Return, word for word, the lines of the listing below from the one with "What was the purple" through the one with "What was the black", and no other lines.
BEGIN DATA EXCERPTS
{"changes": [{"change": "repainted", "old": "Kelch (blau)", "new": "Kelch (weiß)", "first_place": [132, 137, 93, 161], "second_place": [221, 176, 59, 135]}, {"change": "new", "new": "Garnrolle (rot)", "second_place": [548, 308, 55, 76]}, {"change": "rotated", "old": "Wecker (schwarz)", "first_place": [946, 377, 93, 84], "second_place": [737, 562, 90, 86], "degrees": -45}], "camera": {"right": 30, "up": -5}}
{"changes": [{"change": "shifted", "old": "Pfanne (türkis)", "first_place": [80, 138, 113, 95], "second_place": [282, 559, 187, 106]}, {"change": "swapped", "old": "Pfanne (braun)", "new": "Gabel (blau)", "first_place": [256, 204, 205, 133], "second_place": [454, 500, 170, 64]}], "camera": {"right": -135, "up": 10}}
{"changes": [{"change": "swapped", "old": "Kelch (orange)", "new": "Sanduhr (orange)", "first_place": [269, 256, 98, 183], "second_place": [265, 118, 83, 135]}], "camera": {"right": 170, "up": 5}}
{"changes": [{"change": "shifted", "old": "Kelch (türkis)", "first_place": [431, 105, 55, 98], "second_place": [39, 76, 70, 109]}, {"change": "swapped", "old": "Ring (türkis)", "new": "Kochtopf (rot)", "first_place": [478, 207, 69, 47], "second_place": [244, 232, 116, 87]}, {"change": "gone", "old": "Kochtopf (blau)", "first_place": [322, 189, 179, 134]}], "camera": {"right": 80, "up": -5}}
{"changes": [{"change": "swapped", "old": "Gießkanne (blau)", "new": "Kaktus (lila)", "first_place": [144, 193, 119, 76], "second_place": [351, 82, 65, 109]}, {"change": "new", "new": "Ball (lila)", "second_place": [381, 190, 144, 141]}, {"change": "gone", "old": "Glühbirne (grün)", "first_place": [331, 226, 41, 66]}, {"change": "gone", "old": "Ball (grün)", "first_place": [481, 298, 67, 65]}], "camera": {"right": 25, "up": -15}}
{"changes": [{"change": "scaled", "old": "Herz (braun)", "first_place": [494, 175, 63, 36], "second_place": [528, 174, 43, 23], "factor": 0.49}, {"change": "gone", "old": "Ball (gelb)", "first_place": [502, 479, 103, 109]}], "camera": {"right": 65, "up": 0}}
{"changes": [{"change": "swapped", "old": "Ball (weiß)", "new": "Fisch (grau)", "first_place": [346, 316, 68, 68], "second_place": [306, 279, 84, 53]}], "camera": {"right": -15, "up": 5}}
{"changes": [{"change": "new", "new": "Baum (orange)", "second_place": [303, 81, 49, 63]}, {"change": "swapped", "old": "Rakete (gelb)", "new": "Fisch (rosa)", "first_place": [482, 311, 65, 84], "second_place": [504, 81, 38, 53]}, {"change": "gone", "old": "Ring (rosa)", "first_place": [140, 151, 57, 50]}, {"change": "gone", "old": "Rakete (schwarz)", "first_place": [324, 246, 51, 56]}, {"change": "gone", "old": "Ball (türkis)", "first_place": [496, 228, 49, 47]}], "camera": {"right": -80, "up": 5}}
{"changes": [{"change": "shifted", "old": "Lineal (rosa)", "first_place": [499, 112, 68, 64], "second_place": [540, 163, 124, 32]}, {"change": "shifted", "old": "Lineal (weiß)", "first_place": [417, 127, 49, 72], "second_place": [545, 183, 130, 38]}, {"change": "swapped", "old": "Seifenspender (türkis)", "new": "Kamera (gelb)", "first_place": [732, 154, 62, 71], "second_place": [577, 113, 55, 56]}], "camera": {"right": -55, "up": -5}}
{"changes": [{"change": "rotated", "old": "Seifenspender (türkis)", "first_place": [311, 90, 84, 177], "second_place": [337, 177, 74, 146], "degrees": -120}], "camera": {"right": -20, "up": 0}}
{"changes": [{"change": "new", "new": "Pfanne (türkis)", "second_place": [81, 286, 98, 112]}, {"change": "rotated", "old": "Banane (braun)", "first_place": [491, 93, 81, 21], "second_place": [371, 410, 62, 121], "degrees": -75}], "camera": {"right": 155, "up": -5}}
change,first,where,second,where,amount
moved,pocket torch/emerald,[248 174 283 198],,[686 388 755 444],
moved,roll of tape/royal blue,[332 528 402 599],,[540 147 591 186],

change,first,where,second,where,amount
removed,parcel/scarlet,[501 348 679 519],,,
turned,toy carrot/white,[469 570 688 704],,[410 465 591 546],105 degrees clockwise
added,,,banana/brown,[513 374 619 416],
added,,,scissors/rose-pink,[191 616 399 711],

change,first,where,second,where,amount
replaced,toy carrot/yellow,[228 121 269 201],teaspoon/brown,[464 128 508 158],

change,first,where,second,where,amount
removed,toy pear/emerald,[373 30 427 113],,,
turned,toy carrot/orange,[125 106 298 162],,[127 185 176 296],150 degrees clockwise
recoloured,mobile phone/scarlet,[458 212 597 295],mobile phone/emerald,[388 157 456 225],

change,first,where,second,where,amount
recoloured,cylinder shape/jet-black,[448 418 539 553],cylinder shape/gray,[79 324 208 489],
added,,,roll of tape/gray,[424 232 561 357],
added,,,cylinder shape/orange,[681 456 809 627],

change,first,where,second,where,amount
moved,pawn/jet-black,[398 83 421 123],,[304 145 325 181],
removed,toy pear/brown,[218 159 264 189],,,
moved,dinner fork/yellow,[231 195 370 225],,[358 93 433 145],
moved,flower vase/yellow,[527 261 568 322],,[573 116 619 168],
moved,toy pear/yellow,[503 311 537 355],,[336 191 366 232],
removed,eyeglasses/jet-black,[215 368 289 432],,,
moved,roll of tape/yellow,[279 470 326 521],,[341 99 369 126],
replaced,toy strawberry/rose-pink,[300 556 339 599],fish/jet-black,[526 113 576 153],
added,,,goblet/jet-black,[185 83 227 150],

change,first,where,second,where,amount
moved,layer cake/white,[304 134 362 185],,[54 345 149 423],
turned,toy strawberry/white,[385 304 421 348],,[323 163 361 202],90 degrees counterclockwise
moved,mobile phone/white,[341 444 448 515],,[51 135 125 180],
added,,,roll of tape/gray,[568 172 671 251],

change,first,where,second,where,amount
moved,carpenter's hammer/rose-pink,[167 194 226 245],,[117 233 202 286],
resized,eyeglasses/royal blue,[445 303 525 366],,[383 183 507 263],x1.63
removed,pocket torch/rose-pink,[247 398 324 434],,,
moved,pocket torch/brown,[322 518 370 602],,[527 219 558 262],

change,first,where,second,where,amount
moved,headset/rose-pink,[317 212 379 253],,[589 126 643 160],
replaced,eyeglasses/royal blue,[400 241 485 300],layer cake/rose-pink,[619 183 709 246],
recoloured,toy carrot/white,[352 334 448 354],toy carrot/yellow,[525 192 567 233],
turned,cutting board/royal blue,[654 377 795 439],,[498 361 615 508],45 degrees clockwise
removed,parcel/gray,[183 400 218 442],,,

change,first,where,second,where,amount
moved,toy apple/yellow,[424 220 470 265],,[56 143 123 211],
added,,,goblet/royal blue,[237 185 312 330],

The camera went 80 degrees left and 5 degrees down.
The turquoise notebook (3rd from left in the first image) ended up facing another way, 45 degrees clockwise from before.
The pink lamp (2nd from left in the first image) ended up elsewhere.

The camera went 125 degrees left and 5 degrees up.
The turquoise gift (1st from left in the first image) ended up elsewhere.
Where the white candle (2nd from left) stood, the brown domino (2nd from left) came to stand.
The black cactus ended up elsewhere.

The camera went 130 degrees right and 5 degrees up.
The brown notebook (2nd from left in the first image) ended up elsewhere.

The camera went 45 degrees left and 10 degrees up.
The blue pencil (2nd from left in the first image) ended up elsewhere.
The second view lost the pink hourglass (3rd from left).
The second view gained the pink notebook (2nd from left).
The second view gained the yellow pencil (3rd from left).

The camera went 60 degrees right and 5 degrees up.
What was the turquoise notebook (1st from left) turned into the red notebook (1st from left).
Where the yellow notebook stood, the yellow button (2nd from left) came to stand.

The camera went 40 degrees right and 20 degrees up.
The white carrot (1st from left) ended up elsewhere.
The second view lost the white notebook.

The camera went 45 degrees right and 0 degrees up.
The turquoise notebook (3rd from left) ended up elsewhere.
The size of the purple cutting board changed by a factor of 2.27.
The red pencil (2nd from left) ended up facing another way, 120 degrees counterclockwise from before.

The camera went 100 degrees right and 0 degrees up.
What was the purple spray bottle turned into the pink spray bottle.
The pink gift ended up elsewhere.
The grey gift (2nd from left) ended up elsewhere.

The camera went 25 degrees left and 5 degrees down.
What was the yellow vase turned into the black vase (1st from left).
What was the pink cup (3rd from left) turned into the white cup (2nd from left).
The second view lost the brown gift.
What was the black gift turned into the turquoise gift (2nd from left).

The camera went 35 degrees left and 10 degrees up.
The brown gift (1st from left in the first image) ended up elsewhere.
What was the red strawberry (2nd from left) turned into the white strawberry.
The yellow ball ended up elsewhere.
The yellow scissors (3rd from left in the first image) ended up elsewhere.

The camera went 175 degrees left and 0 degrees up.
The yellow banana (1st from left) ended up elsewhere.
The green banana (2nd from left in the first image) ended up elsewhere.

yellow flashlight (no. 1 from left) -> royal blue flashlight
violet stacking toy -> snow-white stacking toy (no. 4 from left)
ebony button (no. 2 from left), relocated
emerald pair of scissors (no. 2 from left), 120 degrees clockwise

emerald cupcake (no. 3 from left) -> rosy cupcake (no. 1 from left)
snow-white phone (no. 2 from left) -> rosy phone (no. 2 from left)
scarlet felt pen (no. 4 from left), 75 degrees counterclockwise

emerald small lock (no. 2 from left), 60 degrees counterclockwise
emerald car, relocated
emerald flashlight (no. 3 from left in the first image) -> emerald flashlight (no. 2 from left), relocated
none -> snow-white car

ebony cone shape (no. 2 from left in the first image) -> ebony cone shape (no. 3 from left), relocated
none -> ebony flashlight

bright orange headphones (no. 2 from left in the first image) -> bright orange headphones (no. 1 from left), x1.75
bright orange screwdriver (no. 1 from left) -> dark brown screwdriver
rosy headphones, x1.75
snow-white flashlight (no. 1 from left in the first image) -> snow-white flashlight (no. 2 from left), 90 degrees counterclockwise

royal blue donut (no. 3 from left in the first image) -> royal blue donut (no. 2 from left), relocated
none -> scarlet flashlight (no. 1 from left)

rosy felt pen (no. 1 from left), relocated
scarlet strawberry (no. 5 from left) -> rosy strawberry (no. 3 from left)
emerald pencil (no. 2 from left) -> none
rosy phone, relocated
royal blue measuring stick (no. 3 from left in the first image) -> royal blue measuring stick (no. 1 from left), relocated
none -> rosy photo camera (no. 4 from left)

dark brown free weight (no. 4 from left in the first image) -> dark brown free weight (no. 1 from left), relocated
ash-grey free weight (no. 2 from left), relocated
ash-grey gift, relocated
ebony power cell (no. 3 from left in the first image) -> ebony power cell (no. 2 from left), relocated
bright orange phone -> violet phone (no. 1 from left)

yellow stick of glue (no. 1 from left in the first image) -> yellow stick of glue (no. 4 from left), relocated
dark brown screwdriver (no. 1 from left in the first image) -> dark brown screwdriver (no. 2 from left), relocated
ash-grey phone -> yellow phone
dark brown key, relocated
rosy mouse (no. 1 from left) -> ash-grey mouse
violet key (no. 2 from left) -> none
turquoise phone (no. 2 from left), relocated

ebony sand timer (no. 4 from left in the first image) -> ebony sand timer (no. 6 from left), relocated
END DATA EXCERPTS
* WORKED SOLUTION *
What was the purple spray bottle turned into the pink spray bottle.
The pink gift ended up elsewhere.
The grey gift (2nd from left) ended up elsewhere.

The camera went 25 degrees left and 5 degrees down.
What was the yellow vase turned into the black vase (1st from left).
What was the pink cup (3rd from left) turned into the white cup (2nd from left).
The second view lost the brown gift.
What was the black gift turned into the turquoise gift (2nd from left).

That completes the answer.